──────── Data listing

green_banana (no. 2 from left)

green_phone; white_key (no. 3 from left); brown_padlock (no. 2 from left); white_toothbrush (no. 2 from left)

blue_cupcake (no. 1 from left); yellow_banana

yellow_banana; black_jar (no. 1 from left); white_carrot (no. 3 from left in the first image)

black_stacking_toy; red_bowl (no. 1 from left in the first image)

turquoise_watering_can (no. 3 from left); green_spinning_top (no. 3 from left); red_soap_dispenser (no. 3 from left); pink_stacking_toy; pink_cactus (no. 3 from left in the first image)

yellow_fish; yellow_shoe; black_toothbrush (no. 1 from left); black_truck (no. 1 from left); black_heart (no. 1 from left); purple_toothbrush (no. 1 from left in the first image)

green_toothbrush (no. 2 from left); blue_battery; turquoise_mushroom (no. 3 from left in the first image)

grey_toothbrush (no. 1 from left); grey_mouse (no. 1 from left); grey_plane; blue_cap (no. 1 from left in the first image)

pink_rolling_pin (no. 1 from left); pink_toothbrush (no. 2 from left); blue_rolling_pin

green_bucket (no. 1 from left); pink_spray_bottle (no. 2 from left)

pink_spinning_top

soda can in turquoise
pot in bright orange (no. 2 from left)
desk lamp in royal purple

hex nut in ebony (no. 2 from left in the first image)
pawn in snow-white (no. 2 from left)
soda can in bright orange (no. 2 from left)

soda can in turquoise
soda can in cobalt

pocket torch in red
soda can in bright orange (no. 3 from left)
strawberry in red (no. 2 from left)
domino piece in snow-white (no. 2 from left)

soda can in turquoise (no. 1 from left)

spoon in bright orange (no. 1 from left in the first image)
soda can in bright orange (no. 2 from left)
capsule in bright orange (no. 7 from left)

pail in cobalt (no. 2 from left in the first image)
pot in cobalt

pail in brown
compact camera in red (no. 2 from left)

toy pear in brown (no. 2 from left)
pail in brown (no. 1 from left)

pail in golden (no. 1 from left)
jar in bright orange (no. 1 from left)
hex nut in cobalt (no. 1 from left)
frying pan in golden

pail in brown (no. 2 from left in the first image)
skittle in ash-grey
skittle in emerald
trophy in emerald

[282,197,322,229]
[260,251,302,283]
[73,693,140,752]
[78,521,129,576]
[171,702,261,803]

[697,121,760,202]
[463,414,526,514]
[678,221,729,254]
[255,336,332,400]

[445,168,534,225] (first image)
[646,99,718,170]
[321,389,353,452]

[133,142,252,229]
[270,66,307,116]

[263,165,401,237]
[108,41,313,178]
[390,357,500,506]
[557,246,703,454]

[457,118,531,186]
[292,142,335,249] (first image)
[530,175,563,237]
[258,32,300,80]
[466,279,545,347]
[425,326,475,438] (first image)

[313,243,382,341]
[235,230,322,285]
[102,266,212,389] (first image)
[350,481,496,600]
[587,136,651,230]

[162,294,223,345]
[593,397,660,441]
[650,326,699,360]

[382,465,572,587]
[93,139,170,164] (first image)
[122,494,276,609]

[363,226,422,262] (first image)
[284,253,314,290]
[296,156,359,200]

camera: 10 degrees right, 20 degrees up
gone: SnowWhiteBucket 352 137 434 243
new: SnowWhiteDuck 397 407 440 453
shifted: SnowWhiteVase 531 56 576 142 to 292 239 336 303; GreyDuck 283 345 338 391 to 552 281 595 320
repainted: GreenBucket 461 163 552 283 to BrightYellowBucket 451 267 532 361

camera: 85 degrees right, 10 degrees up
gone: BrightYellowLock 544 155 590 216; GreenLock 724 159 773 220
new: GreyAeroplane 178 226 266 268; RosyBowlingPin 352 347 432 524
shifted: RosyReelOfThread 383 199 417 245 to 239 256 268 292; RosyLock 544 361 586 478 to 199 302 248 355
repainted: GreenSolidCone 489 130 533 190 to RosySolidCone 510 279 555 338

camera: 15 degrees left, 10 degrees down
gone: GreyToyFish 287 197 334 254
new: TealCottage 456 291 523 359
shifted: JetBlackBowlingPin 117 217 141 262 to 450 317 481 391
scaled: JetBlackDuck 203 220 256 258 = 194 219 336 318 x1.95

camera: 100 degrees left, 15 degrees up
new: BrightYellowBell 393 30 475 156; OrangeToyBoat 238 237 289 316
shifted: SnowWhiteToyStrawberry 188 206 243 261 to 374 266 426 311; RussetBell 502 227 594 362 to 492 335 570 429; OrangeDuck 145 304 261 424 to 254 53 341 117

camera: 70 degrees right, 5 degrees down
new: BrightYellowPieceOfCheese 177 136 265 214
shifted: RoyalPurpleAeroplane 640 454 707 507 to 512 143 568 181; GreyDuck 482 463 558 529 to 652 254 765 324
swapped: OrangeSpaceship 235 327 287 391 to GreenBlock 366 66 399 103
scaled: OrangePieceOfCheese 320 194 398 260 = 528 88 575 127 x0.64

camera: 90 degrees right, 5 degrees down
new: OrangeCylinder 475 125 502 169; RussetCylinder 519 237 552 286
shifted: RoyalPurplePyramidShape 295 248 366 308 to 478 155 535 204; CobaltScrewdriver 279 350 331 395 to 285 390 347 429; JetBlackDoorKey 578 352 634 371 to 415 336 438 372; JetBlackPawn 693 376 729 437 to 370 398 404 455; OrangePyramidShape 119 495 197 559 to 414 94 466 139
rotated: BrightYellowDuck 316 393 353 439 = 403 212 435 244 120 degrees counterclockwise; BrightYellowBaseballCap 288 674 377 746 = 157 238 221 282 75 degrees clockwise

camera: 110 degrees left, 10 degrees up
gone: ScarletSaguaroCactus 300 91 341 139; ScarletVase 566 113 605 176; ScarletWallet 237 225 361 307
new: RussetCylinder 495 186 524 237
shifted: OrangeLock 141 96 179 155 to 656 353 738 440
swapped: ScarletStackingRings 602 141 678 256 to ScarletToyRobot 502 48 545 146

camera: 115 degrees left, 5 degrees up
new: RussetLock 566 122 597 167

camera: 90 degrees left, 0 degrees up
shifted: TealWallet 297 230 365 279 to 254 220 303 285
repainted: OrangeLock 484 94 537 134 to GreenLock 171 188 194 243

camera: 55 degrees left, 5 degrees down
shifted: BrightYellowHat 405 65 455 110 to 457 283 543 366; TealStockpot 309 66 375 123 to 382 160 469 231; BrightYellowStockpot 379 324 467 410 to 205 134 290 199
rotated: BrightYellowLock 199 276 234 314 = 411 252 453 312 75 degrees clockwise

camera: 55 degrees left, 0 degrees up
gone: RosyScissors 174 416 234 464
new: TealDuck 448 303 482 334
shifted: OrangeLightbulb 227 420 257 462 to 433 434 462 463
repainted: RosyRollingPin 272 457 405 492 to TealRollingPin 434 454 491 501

────────────────

Your task is to list each line of the records with the word "GreyDuck".

shifted: SnowWhiteVase 531 56 576 142 to 292 239 336 303; GreyDuck 283 345 338 391 to 552 281 595 320
shifted: RoyalPurpleAeroplane 640 454 707 507 to 512 143 568 181; GreyDuck 482 463 558 529 to 652 254 765 324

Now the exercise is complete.